WRITTEN PROBLEM
Copy each of the records below verbatim, line by line.

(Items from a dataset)

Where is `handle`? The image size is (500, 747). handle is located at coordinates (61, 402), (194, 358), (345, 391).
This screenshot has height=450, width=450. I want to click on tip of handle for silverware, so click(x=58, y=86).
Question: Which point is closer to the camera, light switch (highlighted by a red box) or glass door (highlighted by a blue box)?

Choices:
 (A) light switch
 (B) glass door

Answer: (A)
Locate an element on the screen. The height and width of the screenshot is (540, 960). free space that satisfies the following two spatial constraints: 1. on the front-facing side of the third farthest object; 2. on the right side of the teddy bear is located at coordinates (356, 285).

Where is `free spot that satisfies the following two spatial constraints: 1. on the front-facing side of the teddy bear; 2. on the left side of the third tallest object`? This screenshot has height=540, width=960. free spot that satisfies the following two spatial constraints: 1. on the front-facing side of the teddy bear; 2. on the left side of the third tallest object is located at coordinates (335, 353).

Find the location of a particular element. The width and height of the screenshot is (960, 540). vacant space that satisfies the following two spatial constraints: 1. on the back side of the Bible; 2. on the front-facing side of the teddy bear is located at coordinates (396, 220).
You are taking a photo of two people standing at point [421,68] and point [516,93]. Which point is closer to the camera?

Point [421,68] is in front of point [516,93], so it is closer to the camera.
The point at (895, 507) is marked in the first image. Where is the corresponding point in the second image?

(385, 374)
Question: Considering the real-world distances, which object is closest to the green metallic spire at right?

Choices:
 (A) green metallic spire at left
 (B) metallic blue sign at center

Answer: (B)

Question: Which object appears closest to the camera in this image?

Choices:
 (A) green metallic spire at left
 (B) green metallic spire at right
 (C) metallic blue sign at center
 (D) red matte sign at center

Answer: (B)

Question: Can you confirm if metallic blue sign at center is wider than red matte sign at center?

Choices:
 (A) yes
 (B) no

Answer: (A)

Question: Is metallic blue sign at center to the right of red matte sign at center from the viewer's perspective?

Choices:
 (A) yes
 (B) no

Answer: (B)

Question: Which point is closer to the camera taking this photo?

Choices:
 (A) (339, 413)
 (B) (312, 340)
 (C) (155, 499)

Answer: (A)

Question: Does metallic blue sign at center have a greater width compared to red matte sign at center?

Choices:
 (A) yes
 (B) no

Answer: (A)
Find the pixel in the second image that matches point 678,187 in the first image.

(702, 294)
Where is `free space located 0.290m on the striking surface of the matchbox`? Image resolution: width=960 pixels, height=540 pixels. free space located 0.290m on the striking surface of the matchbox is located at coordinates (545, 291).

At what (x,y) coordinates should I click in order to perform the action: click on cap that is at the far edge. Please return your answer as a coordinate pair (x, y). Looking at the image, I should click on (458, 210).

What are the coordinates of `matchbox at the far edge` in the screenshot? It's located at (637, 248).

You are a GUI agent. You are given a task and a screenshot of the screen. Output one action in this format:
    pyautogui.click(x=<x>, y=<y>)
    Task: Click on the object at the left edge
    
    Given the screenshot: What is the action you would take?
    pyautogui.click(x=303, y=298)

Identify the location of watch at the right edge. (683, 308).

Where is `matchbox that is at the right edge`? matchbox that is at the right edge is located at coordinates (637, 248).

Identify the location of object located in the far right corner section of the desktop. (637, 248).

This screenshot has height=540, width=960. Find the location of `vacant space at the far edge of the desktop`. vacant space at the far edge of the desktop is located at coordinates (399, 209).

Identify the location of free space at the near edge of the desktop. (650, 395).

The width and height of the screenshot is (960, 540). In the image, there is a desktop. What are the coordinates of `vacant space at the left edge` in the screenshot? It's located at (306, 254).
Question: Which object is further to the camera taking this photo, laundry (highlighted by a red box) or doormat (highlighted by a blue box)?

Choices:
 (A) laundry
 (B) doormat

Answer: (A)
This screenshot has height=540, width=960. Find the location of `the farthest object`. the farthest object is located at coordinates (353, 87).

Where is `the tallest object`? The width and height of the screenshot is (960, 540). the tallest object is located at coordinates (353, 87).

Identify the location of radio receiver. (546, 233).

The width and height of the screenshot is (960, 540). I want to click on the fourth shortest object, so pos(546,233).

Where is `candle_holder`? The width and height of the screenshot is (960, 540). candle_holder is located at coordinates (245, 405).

EXPECTED ANSWER
Where is `handle`? The image size is (500, 747). handle is located at coordinates (61, 402), (194, 358), (345, 391).
This screenshot has height=450, width=450. I want to click on tip of handle for silverware, so click(x=58, y=86).
Question: Which point is closer to the camera, light switch (highlighted by a red box) or glass door (highlighted by a blue box)?

Choices:
 (A) light switch
 (B) glass door

Answer: (A)
Locate an element on the screen. The height and width of the screenshot is (540, 960). free space that satisfies the following two spatial constraints: 1. on the front-facing side of the third farthest object; 2. on the right side of the teddy bear is located at coordinates (356, 285).

Where is `free spot that satisfies the following two spatial constraints: 1. on the front-facing side of the teddy bear; 2. on the left side of the third tallest object`? This screenshot has height=540, width=960. free spot that satisfies the following two spatial constraints: 1. on the front-facing side of the teddy bear; 2. on the left side of the third tallest object is located at coordinates (335, 353).

Find the location of a particular element. The width and height of the screenshot is (960, 540). vacant space that satisfies the following two spatial constraints: 1. on the back side of the Bible; 2. on the front-facing side of the teddy bear is located at coordinates (396, 220).
You are taking a photo of two people standing at point [421,68] and point [516,93]. Which point is closer to the camera?

Point [421,68] is in front of point [516,93], so it is closer to the camera.
The point at (895, 507) is marked in the first image. Where is the corresponding point in the second image?

(385, 374)
Question: Considering the real-world distances, which object is closest to the green metallic spire at right?

Choices:
 (A) green metallic spire at left
 (B) metallic blue sign at center

Answer: (B)

Question: Which object appears closest to the camera in this image?

Choices:
 (A) green metallic spire at left
 (B) green metallic spire at right
 (C) metallic blue sign at center
 (D) red matte sign at center

Answer: (B)

Question: Can you confirm if metallic blue sign at center is wider than red matte sign at center?

Choices:
 (A) yes
 (B) no

Answer: (A)

Question: Is metallic blue sign at center to the right of red matte sign at center from the viewer's perspective?

Choices:
 (A) yes
 (B) no

Answer: (B)

Question: Which point is closer to the camera taking this photo?

Choices:
 (A) (339, 413)
 (B) (312, 340)
 (C) (155, 499)

Answer: (A)

Question: Does metallic blue sign at center have a greater width compared to red matte sign at center?

Choices:
 (A) yes
 (B) no

Answer: (A)
Find the pixel in the second image that matches point 678,187 in the first image.

(702, 294)
Where is `free space located 0.290m on the striking surface of the matchbox`? Image resolution: width=960 pixels, height=540 pixels. free space located 0.290m on the striking surface of the matchbox is located at coordinates (545, 291).

At what (x,y) coordinates should I click in order to perform the action: click on cap that is at the far edge. Please return your answer as a coordinate pair (x, y). Looking at the image, I should click on (458, 210).

What are the coordinates of `matchbox at the far edge` in the screenshot? It's located at (637, 248).

You are a GUI agent. You are given a task and a screenshot of the screen. Output one action in this format:
    pyautogui.click(x=<x>, y=<y>)
    Task: Click on the object at the left edge
    
    Given the screenshot: What is the action you would take?
    pyautogui.click(x=303, y=298)

Identify the location of watch at the right edge. (683, 308).

Where is `matchbox that is at the right edge`? matchbox that is at the right edge is located at coordinates (637, 248).

Identify the location of object located in the far right corner section of the desktop. (637, 248).

This screenshot has height=540, width=960. Find the location of `vacant space at the far edge of the desktop`. vacant space at the far edge of the desktop is located at coordinates (399, 209).

Identify the location of free space at the near edge of the desktop. (650, 395).

The width and height of the screenshot is (960, 540). In the image, there is a desktop. What are the coordinates of `vacant space at the left edge` in the screenshot? It's located at (306, 254).
Question: Which object is further to the camera taking this photo, laundry (highlighted by a red box) or doormat (highlighted by a blue box)?

Choices:
 (A) laundry
 (B) doormat

Answer: (A)
This screenshot has height=540, width=960. Find the location of `the farthest object`. the farthest object is located at coordinates (353, 87).

Where is `the tallest object`? The width and height of the screenshot is (960, 540). the tallest object is located at coordinates (353, 87).

Identify the location of radio receiver. (546, 233).

The width and height of the screenshot is (960, 540). I want to click on the fourth shortest object, so pos(546,233).

Where is `candle_holder`? The width and height of the screenshot is (960, 540). candle_holder is located at coordinates (245, 405).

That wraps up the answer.